<<<<

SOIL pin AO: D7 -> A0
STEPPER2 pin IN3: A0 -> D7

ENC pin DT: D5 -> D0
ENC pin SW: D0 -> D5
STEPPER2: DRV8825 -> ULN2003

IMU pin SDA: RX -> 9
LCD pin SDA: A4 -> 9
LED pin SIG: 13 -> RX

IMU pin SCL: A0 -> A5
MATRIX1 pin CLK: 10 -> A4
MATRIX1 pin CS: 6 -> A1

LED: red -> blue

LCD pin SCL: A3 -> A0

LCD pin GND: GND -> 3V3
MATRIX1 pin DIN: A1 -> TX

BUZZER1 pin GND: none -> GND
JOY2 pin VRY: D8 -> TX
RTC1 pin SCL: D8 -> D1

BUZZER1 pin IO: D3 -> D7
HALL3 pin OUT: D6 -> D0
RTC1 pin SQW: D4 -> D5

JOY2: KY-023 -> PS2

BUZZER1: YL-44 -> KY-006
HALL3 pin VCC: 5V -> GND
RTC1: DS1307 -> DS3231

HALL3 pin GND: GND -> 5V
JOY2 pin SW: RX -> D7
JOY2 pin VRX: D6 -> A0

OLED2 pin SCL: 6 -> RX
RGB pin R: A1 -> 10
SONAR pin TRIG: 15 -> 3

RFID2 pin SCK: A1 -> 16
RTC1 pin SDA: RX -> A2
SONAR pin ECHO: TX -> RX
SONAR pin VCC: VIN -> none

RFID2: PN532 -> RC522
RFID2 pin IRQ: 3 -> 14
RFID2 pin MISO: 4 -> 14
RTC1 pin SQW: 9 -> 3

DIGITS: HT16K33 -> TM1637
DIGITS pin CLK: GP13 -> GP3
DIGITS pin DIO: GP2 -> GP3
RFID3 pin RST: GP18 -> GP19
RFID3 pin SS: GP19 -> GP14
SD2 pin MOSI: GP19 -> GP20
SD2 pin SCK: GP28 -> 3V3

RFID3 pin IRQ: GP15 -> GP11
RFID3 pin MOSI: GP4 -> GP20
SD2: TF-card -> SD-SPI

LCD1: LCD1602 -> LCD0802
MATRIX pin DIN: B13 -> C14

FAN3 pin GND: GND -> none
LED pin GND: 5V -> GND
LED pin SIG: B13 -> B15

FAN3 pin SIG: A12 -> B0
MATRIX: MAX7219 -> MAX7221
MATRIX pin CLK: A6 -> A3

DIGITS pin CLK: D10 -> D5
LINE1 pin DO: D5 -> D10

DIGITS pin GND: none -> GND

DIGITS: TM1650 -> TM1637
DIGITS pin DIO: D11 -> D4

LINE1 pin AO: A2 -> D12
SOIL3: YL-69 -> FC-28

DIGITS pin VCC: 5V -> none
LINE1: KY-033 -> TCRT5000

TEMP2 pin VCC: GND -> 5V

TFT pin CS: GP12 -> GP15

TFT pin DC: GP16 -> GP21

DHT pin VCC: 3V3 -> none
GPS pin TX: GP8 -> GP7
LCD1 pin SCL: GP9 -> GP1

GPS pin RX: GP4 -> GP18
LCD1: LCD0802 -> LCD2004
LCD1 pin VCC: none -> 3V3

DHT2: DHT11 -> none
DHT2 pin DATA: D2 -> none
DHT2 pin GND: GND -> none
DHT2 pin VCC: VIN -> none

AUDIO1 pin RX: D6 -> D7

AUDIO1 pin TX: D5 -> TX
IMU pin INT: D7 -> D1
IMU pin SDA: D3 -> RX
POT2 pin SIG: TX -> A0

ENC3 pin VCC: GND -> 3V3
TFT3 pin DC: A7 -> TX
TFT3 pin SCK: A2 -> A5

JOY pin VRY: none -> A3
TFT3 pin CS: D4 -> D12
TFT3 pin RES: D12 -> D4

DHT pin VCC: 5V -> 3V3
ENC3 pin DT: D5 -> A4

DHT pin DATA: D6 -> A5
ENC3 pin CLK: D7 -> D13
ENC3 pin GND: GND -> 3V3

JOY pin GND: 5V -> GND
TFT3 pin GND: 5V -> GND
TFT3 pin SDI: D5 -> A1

>>>>

_The task_. Return exactly the lines in the records above, beginning with the one that holds "DHT pin VCC: 3V3 -> none" and ending with the last.

_Answer section_.
DHT pin VCC: 3V3 -> none
GPS pin TX: GP8 -> GP7
LCD1 pin SCL: GP9 -> GP1

GPS pin RX: GP4 -> GP18
LCD1: LCD0802 -> LCD2004
LCD1 pin VCC: none -> 3V3

DHT2: DHT11 -> none
DHT2 pin DATA: D2 -> none
DHT2 pin GND: GND -> none
DHT2 pin VCC: VIN -> none

AUDIO1 pin RX: D6 -> D7

AUDIO1 pin TX: D5 -> TX
IMU pin INT: D7 -> D1
IMU pin SDA: D3 -> RX
POT2 pin SIG: TX -> A0

ENC3 pin VCC: GND -> 3V3
TFT3 pin DC: A7 -> TX
TFT3 pin SCK: A2 -> A5

JOY pin VRY: none -> A3
TFT3 pin CS: D4 -> D12
TFT3 pin RES: D12 -> D4

DHT pin VCC: 5V -> 3V3
ENC3 pin DT: D5 -> A4

DHT pin DATA: D6 -> A5
ENC3 pin CLK: D7 -> D13
ENC3 pin GND: GND -> 3V3

JOY pin GND: 5V -> GND
TFT3 pin GND: 5V -> GND
TFT3 pin SDI: D5 -> A1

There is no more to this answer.